_Work instruction_: For the data that follows, report how many lines include the string "none", and write the number alone.

Records from a data source

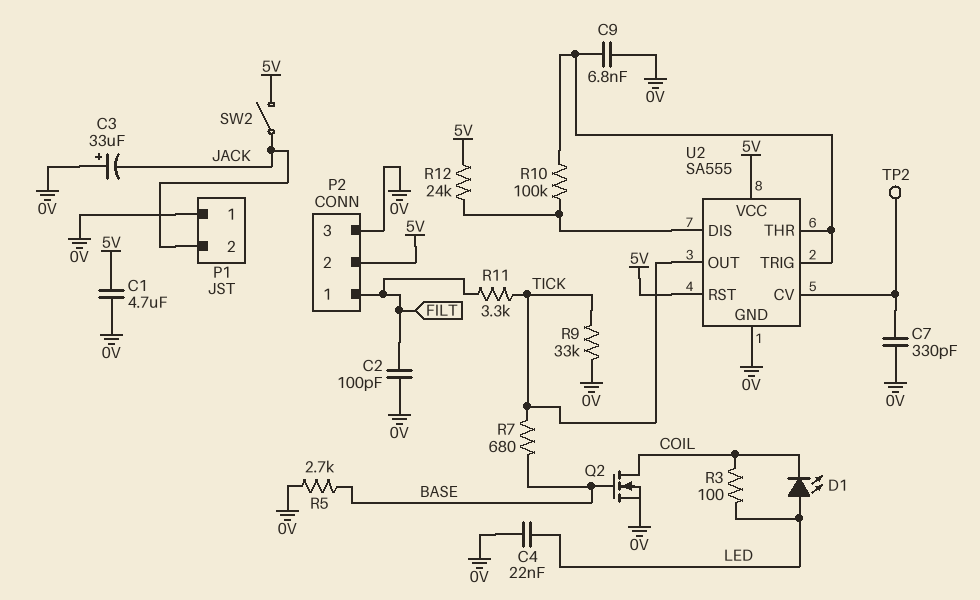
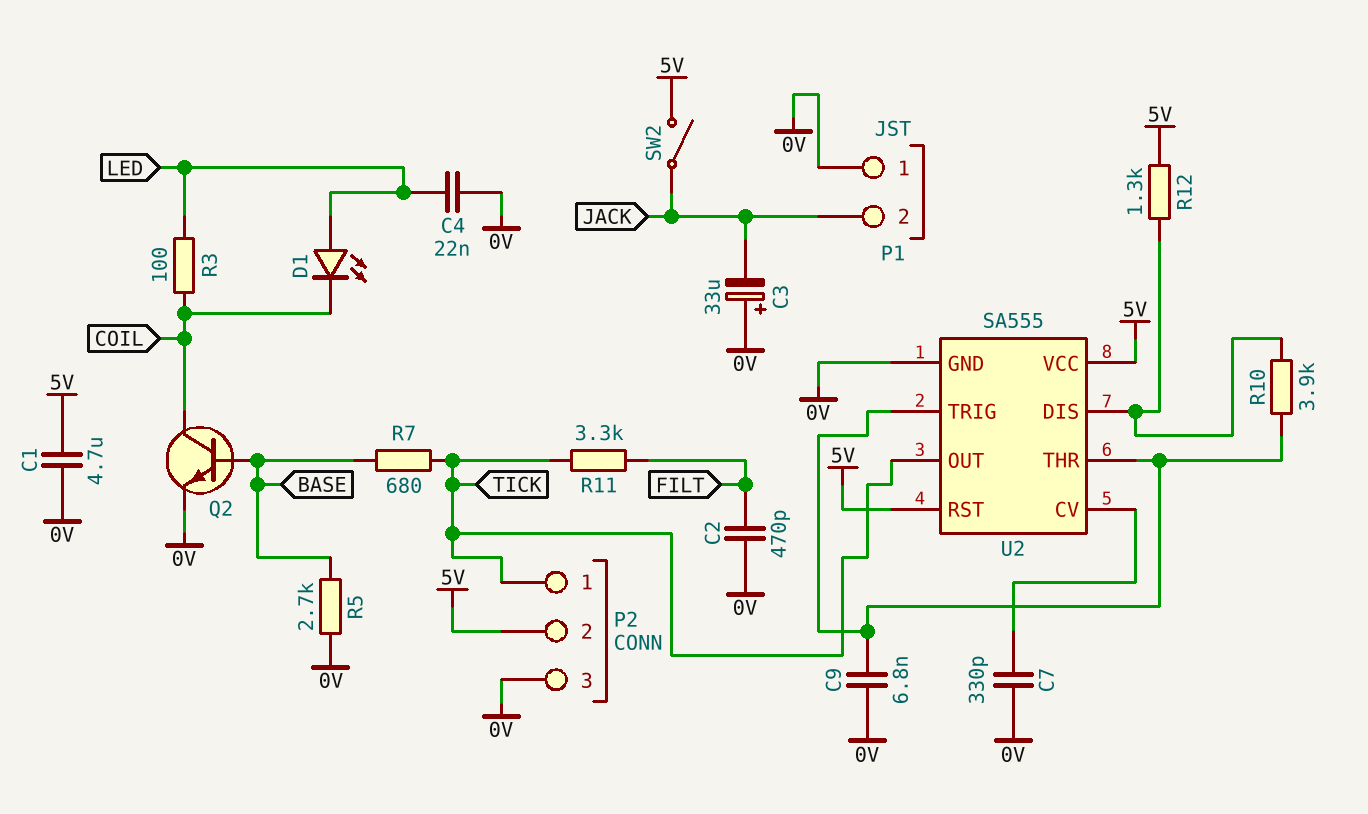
C2: 100pF (0V, FILT) -> 470pF (0V, FILT)
P2 pin 1: FILT -> TICK
Q2: NMOS (G BASE, D COIL, S 0V) -> NPN (B BASE, C COIL, E 0V)
R9: 33k (0V, TICK) -> none
R10: 100k (U2/DIS, U2/THR) -> 3.9k (U2/DIS, U2/THR)
R12: 24k (5V, U2/DIS) -> 1.3k (5V, U2/DIS)
TP2: test point (U2/CV) -> none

_Solution for this task_: 2